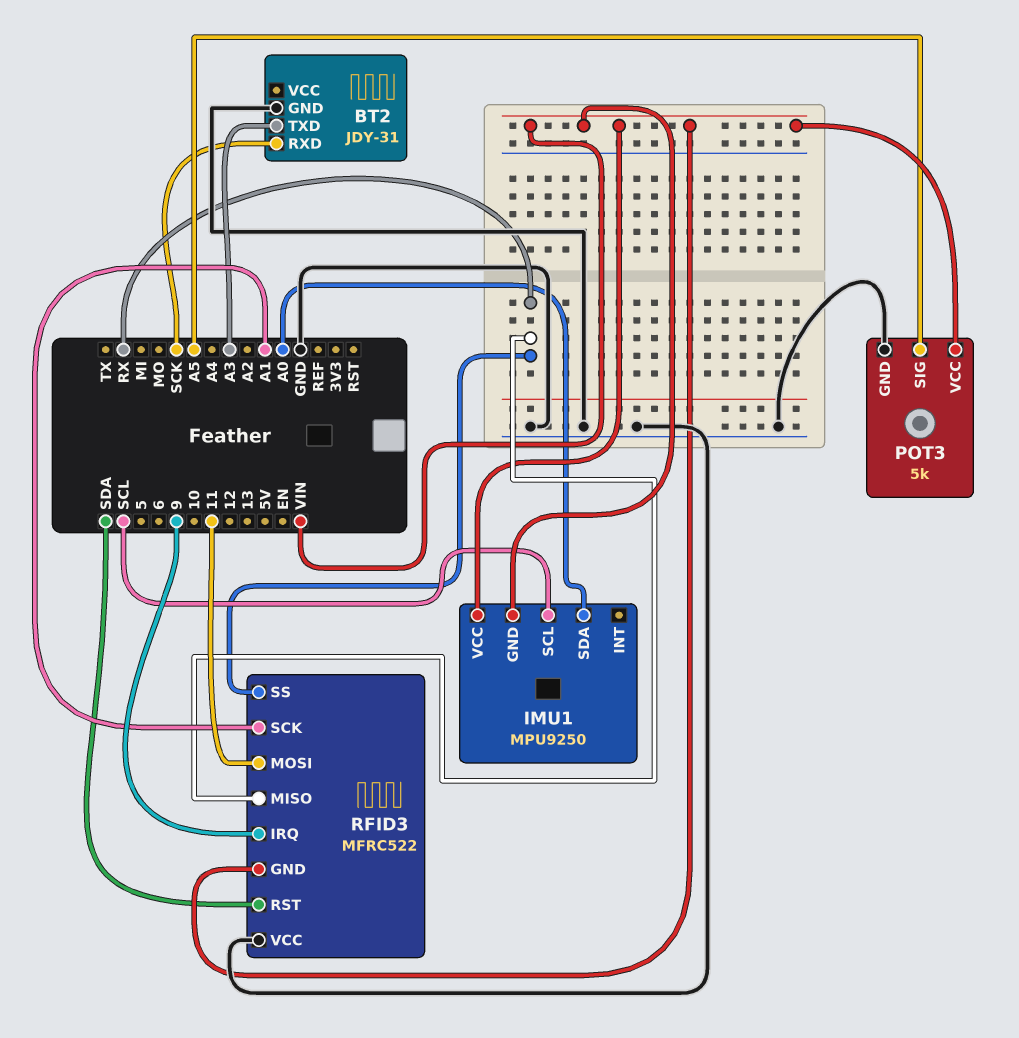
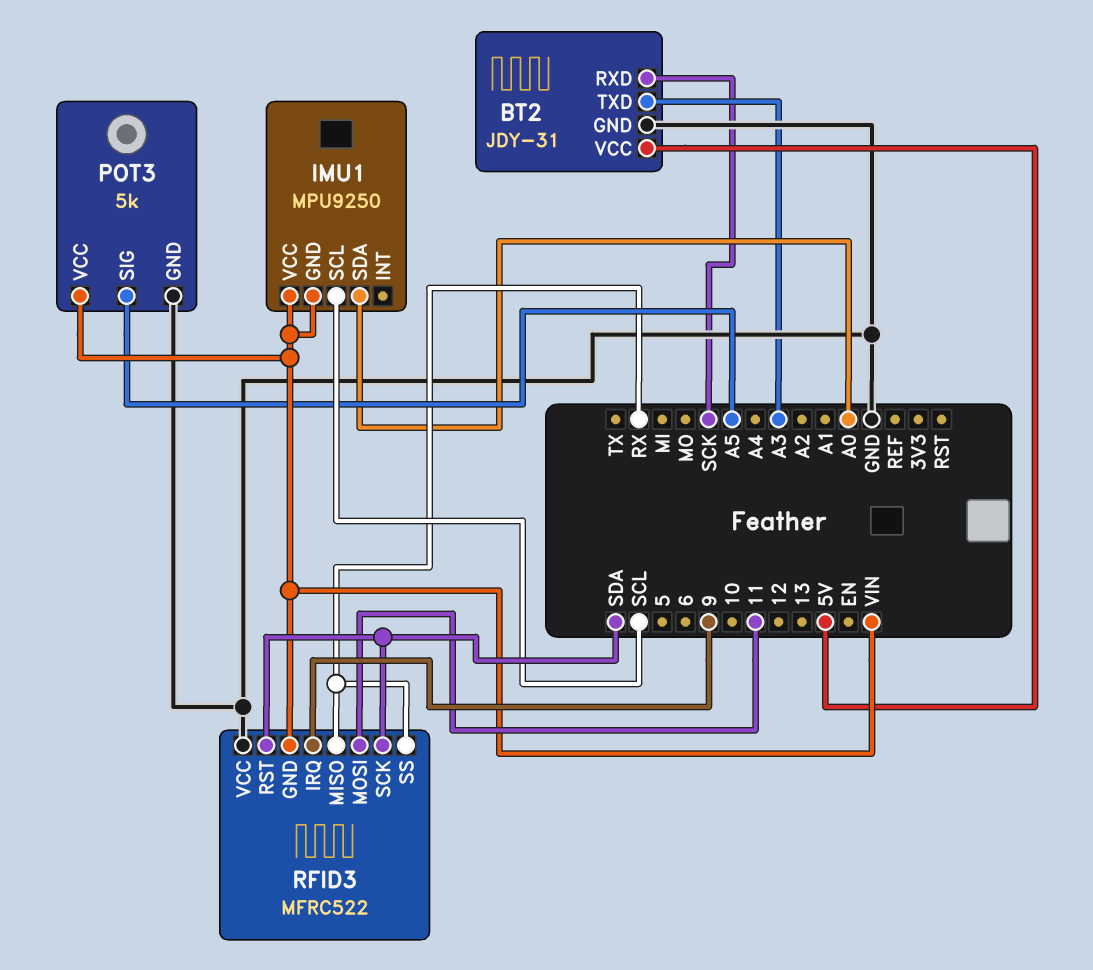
BT2 pin VCC: none -> 5V
RFID3 pin SCK: A1 -> SDA

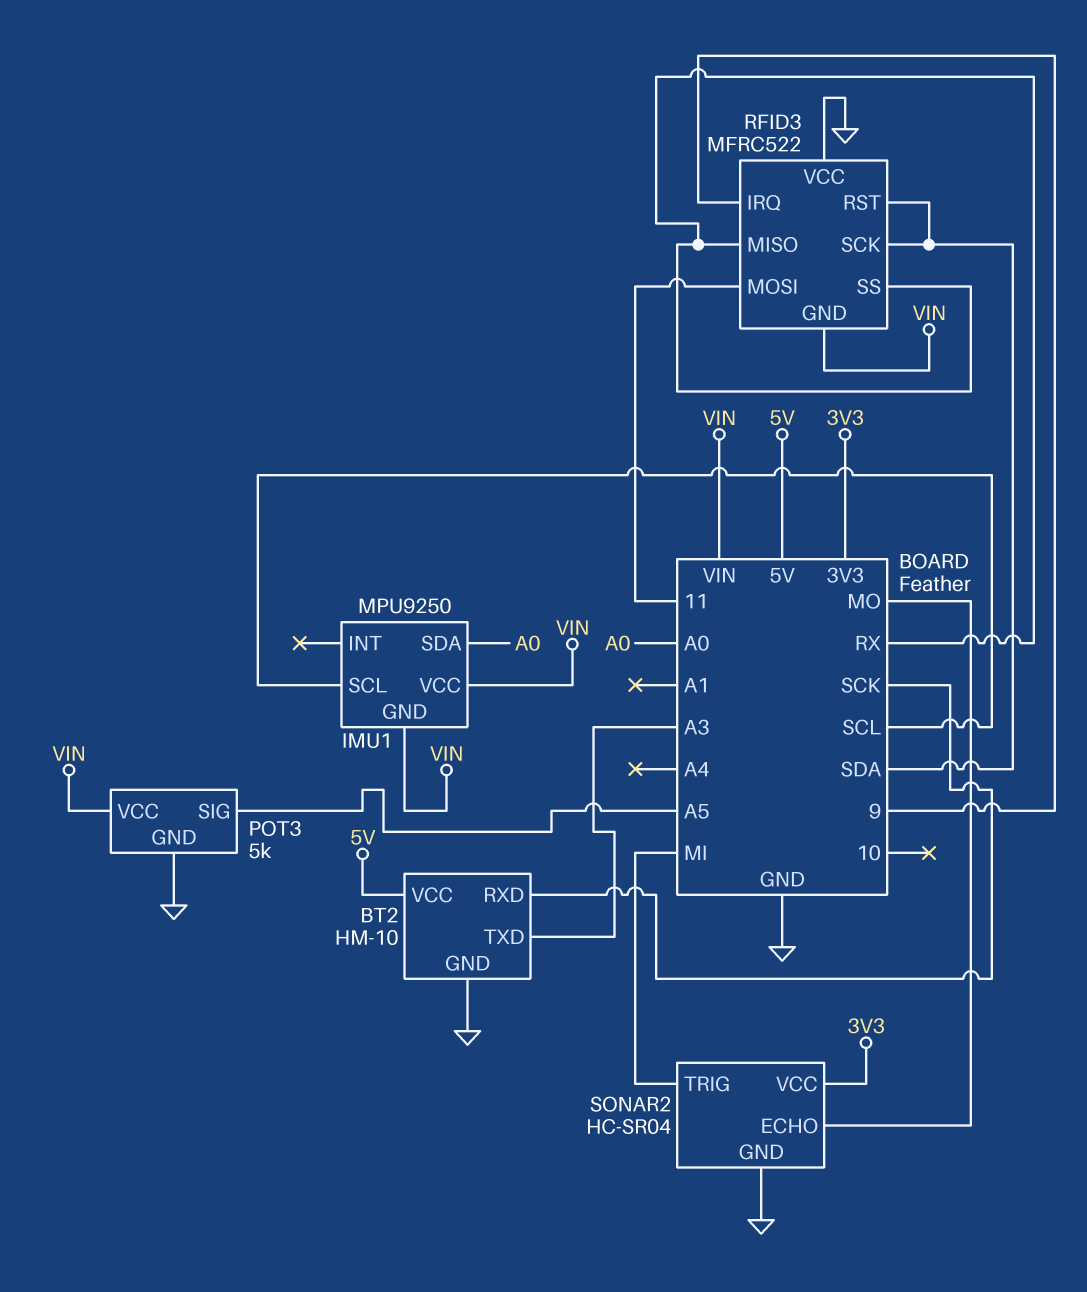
BT2: JDY-31 -> HM-10
SONAR2: none -> HC-SR04
SONAR2 pin ECHO: none -> MO
SONAR2 pin GND: none -> GND
SONAR2 pin TRIG: none -> MI
SONAR2 pin VCC: none -> 3V3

TASK OBJECTIVE:
Copy out each line of the records above that includes "none".

SOLUTION:
BT2 pin VCC: none -> 5V
SONAR2: none -> HC-SR04
SONAR2 pin ECHO: none -> MO
SONAR2 pin GND: none -> GND
SONAR2 pin TRIG: none -> MI
SONAR2 pin VCC: none -> 3V3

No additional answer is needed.